**Activity**: Look below for the line containing "pipeline.sql: [653,118,934,212] ->"; from there through the line containing "Webinar 712: [1258,476,1312,519]", both lines included, please set down each line exactly and nothing else.

**Input material**:
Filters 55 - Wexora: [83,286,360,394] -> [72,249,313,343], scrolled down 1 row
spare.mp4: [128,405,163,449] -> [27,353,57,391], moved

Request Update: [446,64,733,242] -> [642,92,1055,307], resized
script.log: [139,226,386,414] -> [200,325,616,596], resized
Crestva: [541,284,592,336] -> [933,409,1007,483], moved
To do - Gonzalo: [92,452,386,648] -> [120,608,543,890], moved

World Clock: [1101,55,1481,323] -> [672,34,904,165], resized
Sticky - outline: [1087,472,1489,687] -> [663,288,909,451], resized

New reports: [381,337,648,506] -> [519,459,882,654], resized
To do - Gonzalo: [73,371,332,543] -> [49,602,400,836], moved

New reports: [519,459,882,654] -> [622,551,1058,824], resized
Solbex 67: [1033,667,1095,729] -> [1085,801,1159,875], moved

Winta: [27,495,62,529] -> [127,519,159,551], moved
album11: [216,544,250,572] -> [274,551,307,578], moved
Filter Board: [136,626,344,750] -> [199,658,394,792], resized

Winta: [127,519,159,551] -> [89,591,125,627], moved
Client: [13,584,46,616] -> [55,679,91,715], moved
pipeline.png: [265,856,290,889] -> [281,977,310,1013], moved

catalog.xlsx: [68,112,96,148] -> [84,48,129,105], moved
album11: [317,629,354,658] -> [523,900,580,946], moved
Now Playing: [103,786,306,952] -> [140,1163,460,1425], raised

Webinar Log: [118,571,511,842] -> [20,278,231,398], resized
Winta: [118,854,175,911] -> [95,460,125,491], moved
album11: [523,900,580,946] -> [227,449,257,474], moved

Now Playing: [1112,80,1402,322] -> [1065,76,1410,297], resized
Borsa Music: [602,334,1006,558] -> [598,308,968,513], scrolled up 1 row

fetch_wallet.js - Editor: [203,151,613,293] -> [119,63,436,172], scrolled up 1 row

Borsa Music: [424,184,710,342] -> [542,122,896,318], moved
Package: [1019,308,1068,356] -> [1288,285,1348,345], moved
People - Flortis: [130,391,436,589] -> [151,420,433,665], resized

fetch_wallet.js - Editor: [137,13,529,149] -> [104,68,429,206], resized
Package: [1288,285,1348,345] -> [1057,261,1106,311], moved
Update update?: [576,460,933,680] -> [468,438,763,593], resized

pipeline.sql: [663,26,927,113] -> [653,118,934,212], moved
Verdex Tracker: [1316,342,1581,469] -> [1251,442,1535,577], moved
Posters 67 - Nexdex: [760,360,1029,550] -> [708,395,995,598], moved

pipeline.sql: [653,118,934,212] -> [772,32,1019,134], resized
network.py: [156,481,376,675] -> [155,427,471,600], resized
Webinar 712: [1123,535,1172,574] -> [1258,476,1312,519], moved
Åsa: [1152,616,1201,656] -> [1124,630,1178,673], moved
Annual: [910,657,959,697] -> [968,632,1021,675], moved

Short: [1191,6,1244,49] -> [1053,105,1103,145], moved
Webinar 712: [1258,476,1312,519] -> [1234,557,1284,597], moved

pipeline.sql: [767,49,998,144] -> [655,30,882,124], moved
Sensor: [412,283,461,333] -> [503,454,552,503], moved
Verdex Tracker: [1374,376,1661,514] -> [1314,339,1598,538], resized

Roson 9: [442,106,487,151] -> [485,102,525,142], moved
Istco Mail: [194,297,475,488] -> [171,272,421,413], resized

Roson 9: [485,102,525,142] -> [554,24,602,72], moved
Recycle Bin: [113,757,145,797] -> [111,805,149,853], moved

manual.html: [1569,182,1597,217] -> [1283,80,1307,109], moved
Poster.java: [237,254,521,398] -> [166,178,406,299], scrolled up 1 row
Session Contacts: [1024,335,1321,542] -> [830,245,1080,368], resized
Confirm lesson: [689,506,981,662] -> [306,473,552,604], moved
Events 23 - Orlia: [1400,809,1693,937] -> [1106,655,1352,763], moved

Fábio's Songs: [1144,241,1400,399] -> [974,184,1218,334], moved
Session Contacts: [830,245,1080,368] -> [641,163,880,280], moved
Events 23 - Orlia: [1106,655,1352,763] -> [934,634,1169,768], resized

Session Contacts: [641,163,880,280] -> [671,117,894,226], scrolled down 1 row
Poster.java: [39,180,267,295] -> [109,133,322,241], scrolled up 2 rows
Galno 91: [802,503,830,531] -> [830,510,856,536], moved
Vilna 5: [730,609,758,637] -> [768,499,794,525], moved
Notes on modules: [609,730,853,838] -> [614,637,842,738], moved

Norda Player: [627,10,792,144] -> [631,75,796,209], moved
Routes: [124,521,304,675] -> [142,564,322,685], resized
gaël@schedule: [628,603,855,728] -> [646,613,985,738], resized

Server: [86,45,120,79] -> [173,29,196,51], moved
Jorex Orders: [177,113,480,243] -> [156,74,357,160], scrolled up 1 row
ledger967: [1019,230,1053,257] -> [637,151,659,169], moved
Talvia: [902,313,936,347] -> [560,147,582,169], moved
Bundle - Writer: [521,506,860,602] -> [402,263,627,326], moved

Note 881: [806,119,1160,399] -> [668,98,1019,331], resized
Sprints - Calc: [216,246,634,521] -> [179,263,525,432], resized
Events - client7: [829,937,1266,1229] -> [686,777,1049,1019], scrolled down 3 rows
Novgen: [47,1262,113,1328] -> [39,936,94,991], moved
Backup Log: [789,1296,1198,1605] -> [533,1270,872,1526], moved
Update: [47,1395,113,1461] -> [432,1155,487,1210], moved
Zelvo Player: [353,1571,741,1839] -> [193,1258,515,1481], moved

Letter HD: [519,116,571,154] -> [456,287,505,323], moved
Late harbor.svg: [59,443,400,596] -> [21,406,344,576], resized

**Reply**:
pipeline.sql: [653,118,934,212] -> [772,32,1019,134], resized
network.py: [156,481,376,675] -> [155,427,471,600], resized
Webinar 712: [1123,535,1172,574] -> [1258,476,1312,519], moved
Åsa: [1152,616,1201,656] -> [1124,630,1178,673], moved
Annual: [910,657,959,697] -> [968,632,1021,675], moved

Short: [1191,6,1244,49] -> [1053,105,1103,145], moved
Webinar 712: [1258,476,1312,519] -> [1234,557,1284,597], moved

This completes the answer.